Written task:
In the entries below, the lines from the one with "Segment every instance of stroma." through the one with "Here is an image." are to be copied exactly; both ends count.

Extracted material:

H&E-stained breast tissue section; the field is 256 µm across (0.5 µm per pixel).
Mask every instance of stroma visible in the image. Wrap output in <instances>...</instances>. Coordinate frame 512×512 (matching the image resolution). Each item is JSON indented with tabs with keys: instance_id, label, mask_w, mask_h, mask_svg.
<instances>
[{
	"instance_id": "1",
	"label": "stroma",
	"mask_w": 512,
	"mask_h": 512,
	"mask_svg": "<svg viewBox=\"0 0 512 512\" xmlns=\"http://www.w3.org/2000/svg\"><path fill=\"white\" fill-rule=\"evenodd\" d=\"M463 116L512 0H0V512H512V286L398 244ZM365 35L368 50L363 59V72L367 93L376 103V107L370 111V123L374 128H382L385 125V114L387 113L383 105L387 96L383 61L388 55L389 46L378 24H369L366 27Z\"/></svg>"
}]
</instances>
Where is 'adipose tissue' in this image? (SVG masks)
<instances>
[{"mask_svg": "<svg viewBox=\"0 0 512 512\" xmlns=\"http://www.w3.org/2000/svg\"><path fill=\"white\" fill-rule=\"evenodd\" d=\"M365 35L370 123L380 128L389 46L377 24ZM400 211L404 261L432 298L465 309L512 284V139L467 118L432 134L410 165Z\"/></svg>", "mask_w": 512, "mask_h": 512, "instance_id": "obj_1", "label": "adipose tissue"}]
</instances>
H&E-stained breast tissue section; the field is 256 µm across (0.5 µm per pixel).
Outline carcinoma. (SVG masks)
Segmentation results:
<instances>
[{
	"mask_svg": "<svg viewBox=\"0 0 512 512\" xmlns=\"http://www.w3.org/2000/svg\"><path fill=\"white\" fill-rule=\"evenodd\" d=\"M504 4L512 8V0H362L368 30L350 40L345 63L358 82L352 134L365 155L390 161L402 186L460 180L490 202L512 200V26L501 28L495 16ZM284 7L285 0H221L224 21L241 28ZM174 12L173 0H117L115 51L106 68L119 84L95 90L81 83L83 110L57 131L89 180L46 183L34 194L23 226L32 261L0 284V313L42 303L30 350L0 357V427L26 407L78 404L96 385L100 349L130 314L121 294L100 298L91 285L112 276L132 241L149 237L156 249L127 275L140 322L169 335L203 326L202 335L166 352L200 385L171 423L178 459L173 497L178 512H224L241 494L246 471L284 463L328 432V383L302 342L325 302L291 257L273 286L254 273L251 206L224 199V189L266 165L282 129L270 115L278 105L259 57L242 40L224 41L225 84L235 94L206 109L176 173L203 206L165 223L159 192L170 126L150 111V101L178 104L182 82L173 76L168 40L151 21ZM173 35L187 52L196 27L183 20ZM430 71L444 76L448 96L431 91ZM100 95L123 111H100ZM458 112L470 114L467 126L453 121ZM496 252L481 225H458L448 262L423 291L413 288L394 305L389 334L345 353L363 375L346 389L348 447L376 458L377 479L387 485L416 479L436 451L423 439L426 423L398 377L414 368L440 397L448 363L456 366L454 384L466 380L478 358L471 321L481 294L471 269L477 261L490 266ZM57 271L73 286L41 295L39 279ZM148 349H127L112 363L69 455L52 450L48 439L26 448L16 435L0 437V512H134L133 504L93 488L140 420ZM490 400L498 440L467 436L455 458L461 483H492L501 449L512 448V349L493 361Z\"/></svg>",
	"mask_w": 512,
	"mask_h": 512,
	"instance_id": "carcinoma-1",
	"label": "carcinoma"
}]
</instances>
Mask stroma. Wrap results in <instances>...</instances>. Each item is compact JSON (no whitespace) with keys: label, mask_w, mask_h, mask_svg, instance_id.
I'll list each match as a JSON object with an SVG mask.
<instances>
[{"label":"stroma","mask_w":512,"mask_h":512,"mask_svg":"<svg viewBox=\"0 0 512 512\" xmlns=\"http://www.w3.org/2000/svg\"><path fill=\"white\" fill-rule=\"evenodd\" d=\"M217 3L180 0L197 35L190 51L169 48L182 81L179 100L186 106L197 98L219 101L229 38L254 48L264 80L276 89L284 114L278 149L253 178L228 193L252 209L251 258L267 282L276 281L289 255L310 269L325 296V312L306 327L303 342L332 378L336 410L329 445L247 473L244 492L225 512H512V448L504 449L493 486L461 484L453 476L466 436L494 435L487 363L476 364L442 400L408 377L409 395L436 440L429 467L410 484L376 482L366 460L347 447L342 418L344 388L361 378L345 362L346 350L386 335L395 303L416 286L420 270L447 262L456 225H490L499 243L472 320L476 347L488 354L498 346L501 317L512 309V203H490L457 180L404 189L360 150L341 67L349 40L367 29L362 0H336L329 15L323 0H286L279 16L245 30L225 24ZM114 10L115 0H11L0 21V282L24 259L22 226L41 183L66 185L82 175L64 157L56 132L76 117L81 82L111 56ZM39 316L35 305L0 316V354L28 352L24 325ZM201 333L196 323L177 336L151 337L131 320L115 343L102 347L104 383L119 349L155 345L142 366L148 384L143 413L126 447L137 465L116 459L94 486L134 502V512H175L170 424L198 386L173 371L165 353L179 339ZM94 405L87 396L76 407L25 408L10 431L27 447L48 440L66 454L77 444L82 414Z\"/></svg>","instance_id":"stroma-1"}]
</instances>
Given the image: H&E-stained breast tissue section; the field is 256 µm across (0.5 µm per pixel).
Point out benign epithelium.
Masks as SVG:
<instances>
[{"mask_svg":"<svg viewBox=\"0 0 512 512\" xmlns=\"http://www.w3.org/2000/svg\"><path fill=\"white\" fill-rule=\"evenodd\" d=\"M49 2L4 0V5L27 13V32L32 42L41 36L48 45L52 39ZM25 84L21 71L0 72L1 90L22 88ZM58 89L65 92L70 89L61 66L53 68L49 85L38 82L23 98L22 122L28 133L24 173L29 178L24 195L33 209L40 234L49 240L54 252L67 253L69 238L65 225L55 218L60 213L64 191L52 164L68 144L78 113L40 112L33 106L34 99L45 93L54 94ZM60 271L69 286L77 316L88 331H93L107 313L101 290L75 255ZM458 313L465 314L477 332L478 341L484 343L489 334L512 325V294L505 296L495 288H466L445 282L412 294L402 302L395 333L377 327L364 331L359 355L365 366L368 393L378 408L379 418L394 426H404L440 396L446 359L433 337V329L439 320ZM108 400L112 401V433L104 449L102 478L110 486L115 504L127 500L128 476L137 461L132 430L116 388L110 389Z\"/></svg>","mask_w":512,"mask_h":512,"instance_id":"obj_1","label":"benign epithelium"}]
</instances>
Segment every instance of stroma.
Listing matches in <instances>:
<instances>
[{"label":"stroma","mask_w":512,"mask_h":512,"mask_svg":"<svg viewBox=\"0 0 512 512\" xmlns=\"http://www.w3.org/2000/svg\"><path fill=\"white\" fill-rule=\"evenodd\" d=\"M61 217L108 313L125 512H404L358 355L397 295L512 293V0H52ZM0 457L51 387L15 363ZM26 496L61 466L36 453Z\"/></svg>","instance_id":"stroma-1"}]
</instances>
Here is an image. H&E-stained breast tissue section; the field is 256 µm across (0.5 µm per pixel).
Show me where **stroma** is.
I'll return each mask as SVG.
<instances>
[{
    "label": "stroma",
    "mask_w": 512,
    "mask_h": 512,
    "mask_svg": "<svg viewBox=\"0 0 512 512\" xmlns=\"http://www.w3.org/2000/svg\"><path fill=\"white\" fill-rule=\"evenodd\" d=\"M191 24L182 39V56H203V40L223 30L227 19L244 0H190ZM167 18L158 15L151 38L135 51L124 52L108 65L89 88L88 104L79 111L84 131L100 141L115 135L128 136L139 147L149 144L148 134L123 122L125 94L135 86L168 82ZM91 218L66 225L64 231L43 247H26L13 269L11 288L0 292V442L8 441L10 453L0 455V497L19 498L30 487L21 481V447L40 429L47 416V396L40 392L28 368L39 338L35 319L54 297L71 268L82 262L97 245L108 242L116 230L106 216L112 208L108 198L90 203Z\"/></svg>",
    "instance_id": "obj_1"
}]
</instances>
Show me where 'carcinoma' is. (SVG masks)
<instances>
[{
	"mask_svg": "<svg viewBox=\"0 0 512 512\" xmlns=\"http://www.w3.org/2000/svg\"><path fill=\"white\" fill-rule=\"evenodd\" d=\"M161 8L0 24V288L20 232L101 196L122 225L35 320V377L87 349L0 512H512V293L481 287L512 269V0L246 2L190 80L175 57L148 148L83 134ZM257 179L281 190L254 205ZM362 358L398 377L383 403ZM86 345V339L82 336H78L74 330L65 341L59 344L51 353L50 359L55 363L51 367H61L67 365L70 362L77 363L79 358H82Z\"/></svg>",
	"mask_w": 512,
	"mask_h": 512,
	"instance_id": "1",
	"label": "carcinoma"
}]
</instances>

--

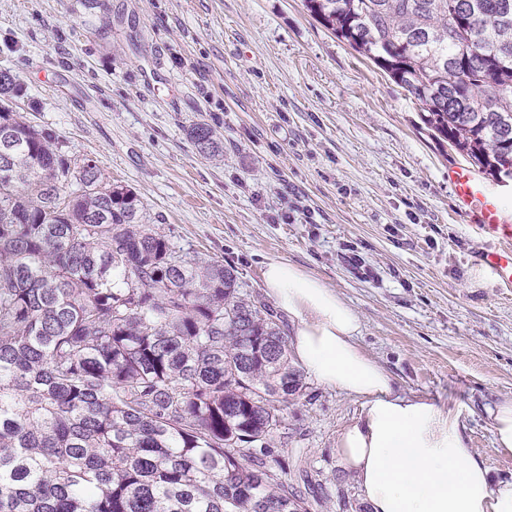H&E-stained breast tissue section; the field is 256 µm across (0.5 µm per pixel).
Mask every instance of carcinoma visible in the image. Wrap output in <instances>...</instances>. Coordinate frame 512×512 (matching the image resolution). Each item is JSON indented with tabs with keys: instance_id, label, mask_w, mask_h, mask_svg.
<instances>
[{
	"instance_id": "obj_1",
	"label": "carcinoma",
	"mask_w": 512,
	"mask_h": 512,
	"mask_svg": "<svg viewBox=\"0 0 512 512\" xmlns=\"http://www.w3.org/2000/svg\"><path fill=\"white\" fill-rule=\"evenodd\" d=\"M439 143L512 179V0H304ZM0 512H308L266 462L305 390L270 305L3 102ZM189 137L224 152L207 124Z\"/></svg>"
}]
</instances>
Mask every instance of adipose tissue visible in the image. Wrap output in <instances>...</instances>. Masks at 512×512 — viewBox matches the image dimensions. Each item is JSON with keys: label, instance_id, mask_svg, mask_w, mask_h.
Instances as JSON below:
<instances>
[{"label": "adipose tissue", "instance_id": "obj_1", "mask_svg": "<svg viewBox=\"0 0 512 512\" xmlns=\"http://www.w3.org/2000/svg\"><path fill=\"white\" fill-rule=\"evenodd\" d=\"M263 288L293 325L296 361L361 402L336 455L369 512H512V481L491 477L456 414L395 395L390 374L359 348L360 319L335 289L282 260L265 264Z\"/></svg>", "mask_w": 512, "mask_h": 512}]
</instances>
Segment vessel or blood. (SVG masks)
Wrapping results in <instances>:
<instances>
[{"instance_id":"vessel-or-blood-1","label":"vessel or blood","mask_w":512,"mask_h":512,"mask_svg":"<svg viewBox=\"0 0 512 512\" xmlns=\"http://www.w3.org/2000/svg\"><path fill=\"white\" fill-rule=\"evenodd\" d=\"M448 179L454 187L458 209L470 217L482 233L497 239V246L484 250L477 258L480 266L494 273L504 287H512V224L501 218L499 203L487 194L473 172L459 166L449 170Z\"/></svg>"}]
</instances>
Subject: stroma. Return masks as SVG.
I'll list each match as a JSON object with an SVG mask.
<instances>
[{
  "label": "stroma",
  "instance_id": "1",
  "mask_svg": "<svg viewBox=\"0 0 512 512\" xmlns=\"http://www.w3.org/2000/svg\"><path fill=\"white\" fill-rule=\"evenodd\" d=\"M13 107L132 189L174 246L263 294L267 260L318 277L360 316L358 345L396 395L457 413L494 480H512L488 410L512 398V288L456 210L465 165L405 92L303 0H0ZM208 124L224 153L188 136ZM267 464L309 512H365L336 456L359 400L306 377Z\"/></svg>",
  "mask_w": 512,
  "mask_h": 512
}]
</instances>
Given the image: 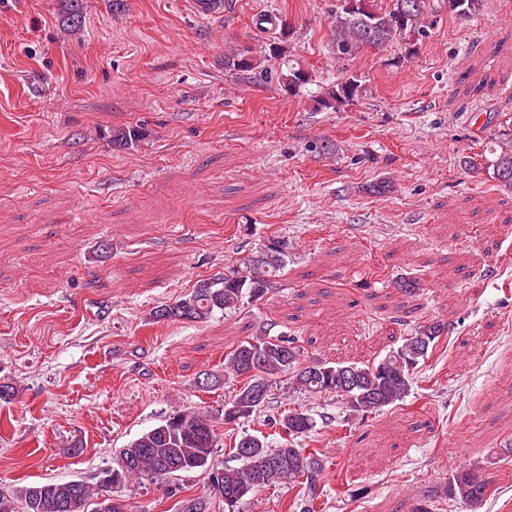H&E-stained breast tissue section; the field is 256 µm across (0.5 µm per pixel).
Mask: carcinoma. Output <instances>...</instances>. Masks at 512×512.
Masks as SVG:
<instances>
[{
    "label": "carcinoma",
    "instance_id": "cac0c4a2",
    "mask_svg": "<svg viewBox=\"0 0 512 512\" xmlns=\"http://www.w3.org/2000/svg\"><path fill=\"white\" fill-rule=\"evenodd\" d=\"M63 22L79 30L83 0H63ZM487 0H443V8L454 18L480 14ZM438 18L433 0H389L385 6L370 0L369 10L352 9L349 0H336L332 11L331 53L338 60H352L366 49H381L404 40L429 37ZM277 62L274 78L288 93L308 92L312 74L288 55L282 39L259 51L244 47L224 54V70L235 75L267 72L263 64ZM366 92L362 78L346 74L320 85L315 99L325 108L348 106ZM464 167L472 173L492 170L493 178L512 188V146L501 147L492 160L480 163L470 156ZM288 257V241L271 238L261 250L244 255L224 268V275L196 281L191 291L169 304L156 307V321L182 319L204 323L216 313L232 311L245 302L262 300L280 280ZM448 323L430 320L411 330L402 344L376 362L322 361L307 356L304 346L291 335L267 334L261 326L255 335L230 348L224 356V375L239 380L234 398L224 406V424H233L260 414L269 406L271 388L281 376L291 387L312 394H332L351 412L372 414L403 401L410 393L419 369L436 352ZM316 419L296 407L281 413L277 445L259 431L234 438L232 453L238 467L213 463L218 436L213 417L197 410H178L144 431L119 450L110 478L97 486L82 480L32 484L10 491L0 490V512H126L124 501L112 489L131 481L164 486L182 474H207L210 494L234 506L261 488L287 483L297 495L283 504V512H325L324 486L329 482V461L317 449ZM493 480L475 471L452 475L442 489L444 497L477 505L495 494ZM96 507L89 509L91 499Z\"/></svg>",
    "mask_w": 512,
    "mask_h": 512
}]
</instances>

The reply:
Segment every instance of stroma.
Listing matches in <instances>:
<instances>
[{"label":"stroma","mask_w":512,"mask_h":512,"mask_svg":"<svg viewBox=\"0 0 512 512\" xmlns=\"http://www.w3.org/2000/svg\"><path fill=\"white\" fill-rule=\"evenodd\" d=\"M61 217L108 313L125 512H404L358 355L397 295L512 293V0H52ZM0 457L51 387L15 363ZM26 496L61 466L36 453Z\"/></svg>","instance_id":"stroma-1"}]
</instances>
Here is an image. H&E-stained breast tissue section; the field is 256 µm across (0.5 µm per pixel).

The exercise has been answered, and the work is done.